▶ **Records from a dataset**:
━━━━━━
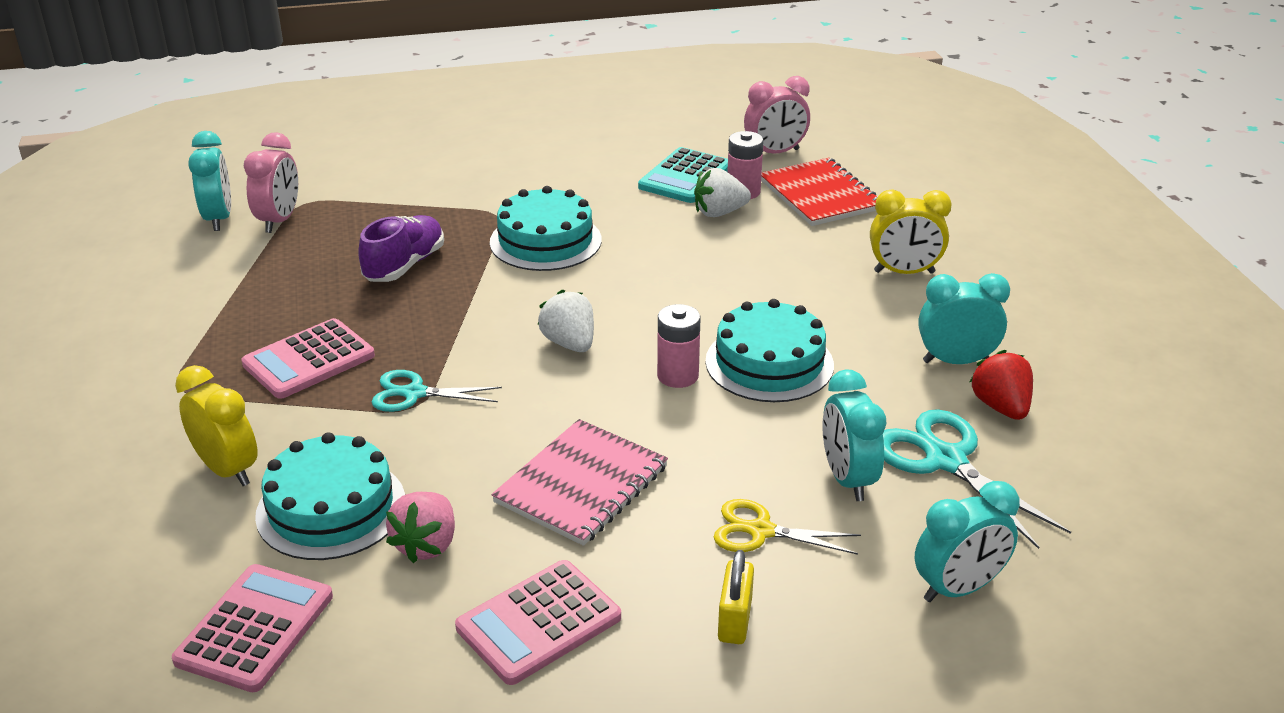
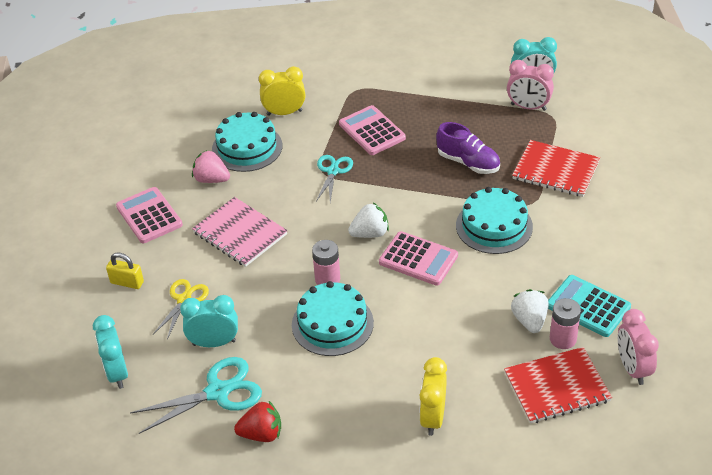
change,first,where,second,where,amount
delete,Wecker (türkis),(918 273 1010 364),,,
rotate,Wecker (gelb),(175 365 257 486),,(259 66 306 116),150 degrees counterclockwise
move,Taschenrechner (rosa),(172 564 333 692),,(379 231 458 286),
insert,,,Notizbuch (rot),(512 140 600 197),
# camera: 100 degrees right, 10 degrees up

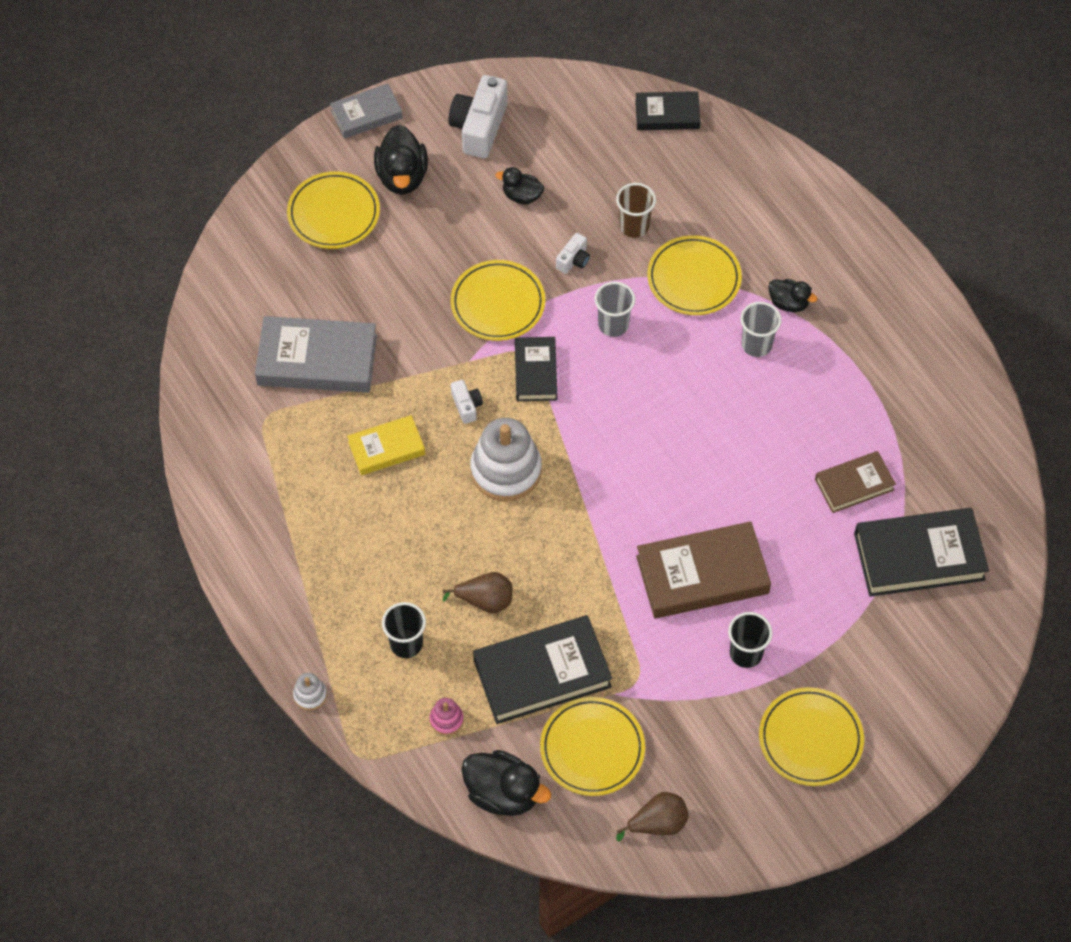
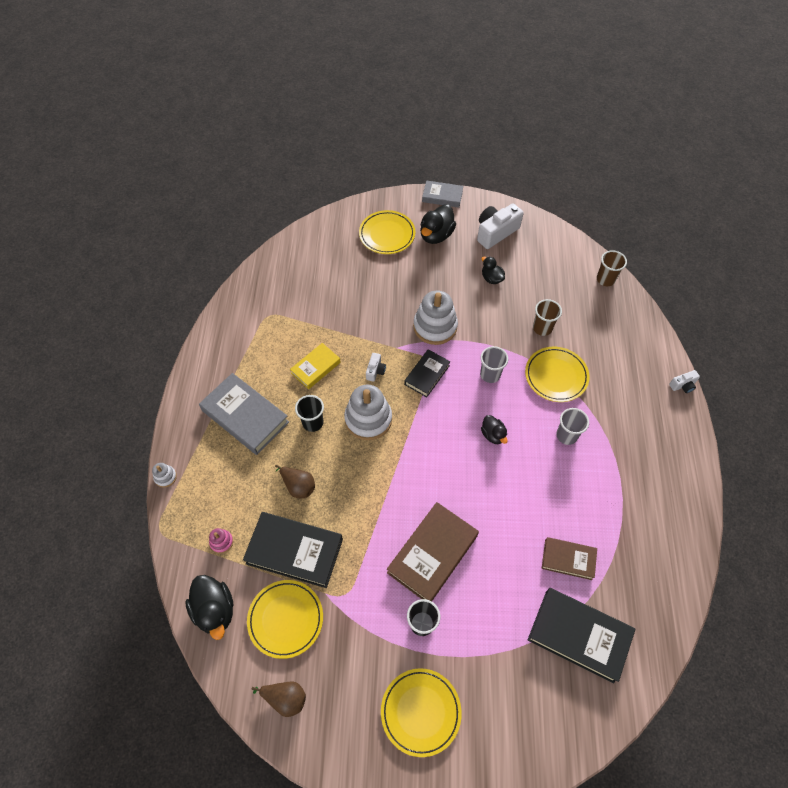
change,first,where,second,where,amount
replace,Buch (schwarz),(635 91 701 130),Becher (braun),(597 250 627 286),
move,Kamera (weiß),(556 233 590 274),,(669 370 700 393),
replace,Teller (gelb),(451 260 545 341),Stapelspielzeug (weiß),(413 291 458 345),
move,Ente (schwarz),(768 279 817 312),,(481 415 508 444),
move,Buch (grau),(255 316 377 393),,(199 373 289 455),
rotate,Buch (gelb),(347 415 425 475),,(290 343 341 389),60 degrees counterclockwise
rotate,Buch (braun),(636 521 771 619),,(387 502 479 601),75 degrees counterclockwise
move,Becher (schwarz),(382 602 426 658),,(295 395 324 432),
# camera: 35 degrees right, 0 degrees up

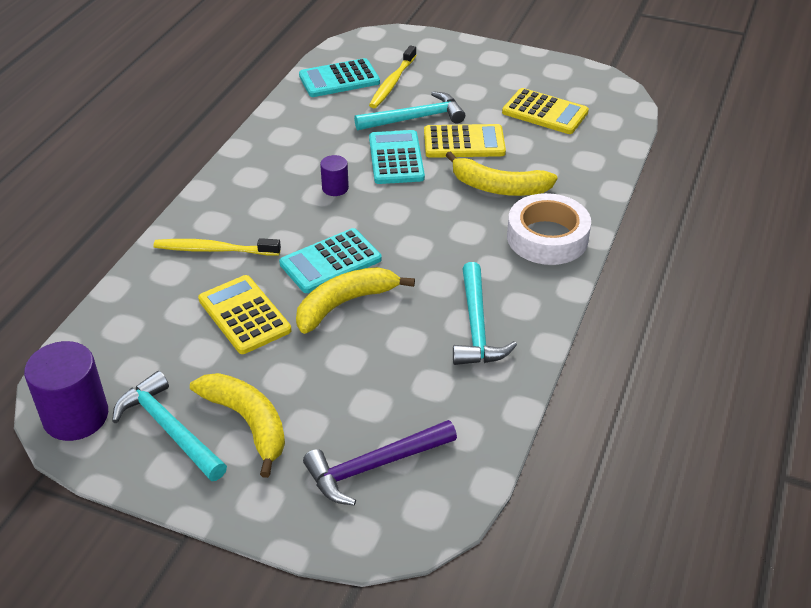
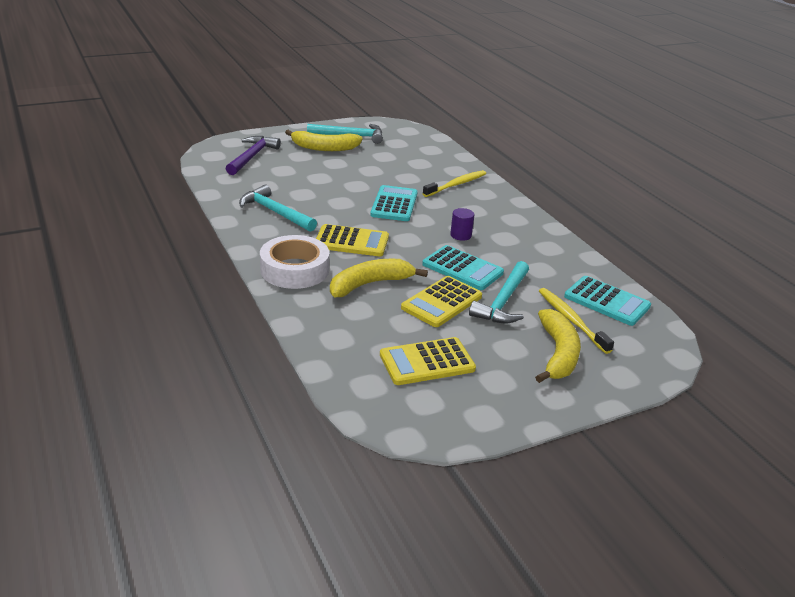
change,first,where,second,where,amount
rotate,Taschenrechner (türkis),(299 58 380 97),,(564 276 651 326),105 degrees clockwise
move,Banane (gelb),(296 267 415 334),,(535 309 581 383),
move,Taschenrechner (gelb),(198 275 291 354),,(316 224 389 256),
delete,Vollzylinder (lila),(24 341 108 441),,,
# camera: 130 degrees right, 10 degrees down

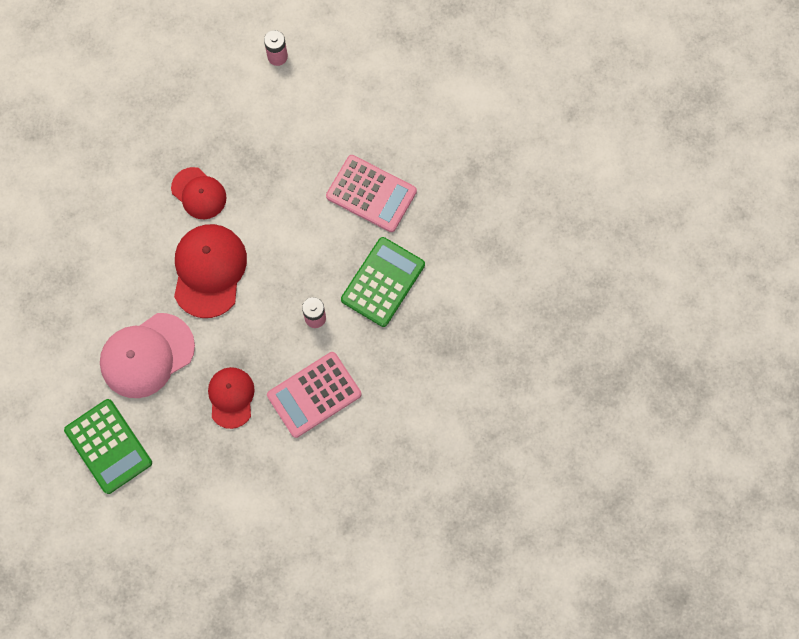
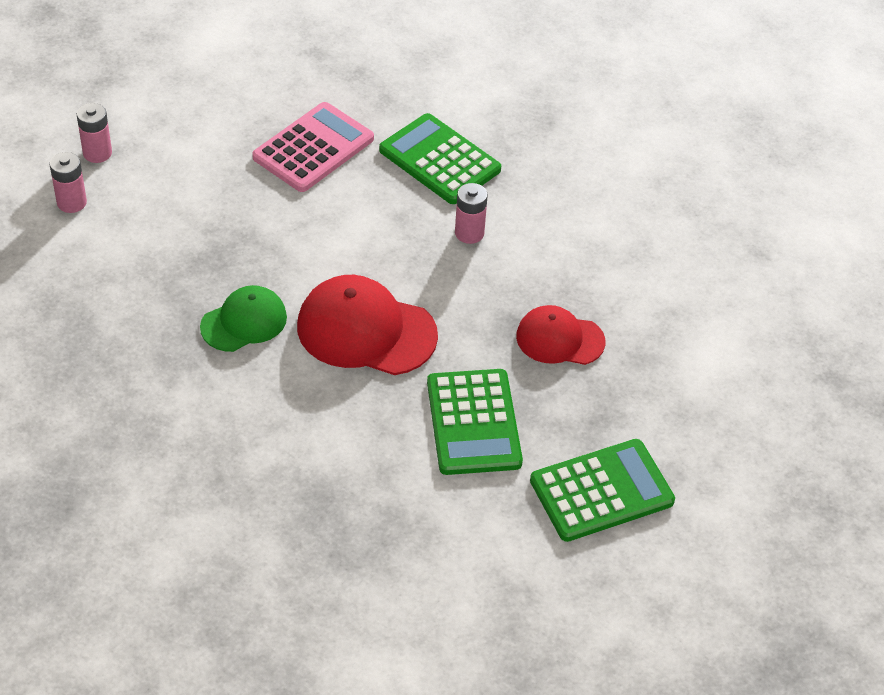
change,first,where,second,where,amount
recolor,Kappe (rot),(171 167 227 219),Kappe (grün),(200 285 287 352),
replace,Kappe (rosa),(100 313 195 398),Taschenrechner (grün),(427 369 523 475),
delete,Taschenrechner (rosa),(267 352 361 438),,,
insert,,,Batterie (rosa),(77 103 112 163),
# camera: 80 degrees left, 25 degrees down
━━━━━━
▶ **About this exercise**:
What you return must be the lines above that run from the line with "rotate,Wecker (gelb),(175 365" to the line with "insert,,,Notizbuch (rot),(512 140", inclusive, each copied exactly.

▶ **Response area**:
rotate,Wecker (gelb),(175 365 257 486),,(259 66 306 116),150 degrees counterclockwise
move,Taschenrechner (rosa),(172 564 333 692),,(379 231 458 286),
insert,,,Notizbuch (rot),(512 140 600 197),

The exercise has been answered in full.